• _Exercise goal_
Could you copy each line of the listing that holds "headphones"?

• _Data to examine_
──────────
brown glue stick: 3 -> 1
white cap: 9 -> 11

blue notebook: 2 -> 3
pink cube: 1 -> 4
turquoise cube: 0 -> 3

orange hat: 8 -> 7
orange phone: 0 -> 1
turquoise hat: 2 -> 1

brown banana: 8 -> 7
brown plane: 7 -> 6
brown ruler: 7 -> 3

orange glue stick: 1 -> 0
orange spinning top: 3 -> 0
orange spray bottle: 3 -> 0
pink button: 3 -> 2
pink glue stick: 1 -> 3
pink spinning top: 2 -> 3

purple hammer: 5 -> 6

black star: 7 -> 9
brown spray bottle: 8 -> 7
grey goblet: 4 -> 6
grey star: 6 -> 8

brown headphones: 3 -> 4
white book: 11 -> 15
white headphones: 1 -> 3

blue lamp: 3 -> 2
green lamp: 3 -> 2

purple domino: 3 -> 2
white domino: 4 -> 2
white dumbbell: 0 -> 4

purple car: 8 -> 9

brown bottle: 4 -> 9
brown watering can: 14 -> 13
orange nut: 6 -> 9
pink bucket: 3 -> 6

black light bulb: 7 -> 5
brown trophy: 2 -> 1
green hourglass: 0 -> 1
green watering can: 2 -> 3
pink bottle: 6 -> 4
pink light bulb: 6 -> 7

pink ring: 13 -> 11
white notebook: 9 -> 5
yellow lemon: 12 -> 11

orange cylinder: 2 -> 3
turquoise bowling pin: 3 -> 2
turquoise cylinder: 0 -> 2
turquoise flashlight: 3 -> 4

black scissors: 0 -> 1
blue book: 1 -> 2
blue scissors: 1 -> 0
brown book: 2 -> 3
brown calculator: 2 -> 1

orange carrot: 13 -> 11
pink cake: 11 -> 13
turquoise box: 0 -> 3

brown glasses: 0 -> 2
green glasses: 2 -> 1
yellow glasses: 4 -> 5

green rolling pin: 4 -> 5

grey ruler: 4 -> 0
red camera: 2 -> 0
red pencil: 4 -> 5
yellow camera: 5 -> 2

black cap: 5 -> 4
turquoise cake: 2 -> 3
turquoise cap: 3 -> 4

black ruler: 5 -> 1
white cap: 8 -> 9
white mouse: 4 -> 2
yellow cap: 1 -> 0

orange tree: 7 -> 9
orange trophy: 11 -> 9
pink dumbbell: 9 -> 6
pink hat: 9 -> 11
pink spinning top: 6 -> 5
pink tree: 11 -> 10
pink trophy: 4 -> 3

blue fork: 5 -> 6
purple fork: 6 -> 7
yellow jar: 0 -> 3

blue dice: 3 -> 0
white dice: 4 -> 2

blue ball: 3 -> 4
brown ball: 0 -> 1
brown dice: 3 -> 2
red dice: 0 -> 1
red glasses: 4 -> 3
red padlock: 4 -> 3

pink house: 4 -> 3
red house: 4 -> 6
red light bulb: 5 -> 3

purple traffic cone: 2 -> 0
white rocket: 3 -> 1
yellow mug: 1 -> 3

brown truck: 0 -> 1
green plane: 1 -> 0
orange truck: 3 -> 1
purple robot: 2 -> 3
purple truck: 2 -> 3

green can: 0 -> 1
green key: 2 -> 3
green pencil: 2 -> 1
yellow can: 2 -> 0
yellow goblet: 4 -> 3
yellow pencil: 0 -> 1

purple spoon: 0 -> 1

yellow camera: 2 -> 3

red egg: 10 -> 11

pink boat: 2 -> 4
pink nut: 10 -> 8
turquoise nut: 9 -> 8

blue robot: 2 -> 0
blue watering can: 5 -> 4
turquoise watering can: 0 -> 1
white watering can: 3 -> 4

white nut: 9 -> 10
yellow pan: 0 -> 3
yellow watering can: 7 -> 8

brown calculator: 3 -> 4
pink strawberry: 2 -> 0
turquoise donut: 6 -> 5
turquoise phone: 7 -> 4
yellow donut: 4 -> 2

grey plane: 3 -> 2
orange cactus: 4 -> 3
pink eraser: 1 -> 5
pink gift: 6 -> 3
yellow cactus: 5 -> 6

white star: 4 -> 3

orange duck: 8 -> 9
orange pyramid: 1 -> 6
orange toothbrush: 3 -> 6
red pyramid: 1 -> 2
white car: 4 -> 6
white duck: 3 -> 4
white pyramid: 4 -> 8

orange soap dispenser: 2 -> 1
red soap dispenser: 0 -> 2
──────────
• _Your response_
brown headphones: 3 -> 4
white headphones: 1 -> 3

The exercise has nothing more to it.